Prompt ▸ With both ends included, repeat exactly the lines of the entries below from the one containing "L3: 15uH (BUS_A, BUS_B) -> none" down to the one containing "U3: NOT 74HC04", and no others.

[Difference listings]
● ● ● ●
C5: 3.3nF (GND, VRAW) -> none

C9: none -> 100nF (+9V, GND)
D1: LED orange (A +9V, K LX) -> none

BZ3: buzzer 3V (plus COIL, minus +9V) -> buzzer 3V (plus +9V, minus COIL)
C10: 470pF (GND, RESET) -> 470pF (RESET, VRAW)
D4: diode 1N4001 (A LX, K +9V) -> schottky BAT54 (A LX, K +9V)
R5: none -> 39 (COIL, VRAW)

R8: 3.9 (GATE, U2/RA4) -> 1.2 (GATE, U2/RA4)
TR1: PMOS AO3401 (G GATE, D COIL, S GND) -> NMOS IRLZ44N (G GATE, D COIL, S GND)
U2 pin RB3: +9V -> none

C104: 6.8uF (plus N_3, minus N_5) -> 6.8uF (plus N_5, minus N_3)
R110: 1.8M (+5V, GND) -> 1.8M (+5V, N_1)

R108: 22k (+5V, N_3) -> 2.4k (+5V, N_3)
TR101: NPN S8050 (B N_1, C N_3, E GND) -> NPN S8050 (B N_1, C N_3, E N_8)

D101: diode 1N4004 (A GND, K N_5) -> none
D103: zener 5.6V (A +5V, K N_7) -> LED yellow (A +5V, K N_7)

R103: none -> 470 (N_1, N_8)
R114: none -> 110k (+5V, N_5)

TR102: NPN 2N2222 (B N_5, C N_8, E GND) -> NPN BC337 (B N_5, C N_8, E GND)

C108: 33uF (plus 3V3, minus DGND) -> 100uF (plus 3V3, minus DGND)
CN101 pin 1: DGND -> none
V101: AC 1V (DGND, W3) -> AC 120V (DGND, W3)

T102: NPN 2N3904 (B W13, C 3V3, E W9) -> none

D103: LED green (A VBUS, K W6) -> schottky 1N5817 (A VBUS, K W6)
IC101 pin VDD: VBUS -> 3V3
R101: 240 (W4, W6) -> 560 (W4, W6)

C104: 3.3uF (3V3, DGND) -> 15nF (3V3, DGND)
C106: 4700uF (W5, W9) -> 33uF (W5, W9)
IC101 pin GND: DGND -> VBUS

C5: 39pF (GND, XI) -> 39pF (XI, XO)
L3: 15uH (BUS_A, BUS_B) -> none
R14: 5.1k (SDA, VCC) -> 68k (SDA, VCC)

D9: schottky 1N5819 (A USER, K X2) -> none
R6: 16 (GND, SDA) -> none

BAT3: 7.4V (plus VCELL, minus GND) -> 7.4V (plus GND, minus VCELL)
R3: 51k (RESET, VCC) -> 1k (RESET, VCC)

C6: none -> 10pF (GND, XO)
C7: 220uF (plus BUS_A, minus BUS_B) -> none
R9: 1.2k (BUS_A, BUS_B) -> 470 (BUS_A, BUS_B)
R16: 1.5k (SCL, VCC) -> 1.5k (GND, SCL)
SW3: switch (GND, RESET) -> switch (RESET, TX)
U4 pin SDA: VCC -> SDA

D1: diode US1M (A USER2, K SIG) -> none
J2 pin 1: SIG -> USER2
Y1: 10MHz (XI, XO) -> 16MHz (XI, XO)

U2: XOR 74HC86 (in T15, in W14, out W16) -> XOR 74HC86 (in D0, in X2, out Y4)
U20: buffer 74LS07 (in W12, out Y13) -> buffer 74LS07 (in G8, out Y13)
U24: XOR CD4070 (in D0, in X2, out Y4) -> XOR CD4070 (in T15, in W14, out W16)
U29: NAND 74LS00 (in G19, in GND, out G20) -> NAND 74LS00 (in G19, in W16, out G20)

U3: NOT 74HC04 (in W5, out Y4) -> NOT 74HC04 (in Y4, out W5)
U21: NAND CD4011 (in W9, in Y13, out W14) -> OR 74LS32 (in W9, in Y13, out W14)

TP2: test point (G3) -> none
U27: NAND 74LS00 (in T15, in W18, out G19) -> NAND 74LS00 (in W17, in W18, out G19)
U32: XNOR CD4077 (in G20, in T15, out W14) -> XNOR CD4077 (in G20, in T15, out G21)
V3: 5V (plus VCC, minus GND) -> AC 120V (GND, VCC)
● ● ● ●
Solution to this task ▸
L3: 15uH (BUS_A, BUS_B) -> none
R14: 5.1k (SDA, VCC) -> 68k (SDA, VCC)

D9: schottky 1N5819 (A USER, K X2) -> none
R6: 16 (GND, SDA) -> none

BAT3: 7.4V (plus VCELL, minus GND) -> 7.4V (plus GND, minus VCELL)
R3: 51k (RESET, VCC) -> 1k (RESET, VCC)

C6: none -> 10pF (GND, XO)
C7: 220uF (plus BUS_A, minus BUS_B) -> none
R9: 1.2k (BUS_A, BUS_B) -> 470 (BUS_A, BUS_B)
R16: 1.5k (SCL, VCC) -> 1.5k (GND, SCL)
SW3: switch (GND, RESET) -> switch (RESET, TX)
U4 pin SDA: VCC -> SDA

D1: diode US1M (A USER2, K SIG) -> none
J2 pin 1: SIG -> USER2
Y1: 10MHz (XI, XO) -> 16MHz (XI, XO)

U2: XOR 74HC86 (in T15, in W14, out W16) -> XOR 74HC86 (in D0, in X2, out Y4)
U20: buffer 74LS07 (in W12, out Y13) -> buffer 74LS07 (in G8, out Y13)
U24: XOR CD4070 (in D0, in X2, out Y4) -> XOR CD4070 (in T15, in W14, out W16)
U29: NAND 74LS00 (in G19, in GND, out G20) -> NAND 74LS00 (in G19, in W16, out G20)

U3: NOT 74HC04 (in W5, out Y4) -> NOT 74HC04 (in Y4, out W5)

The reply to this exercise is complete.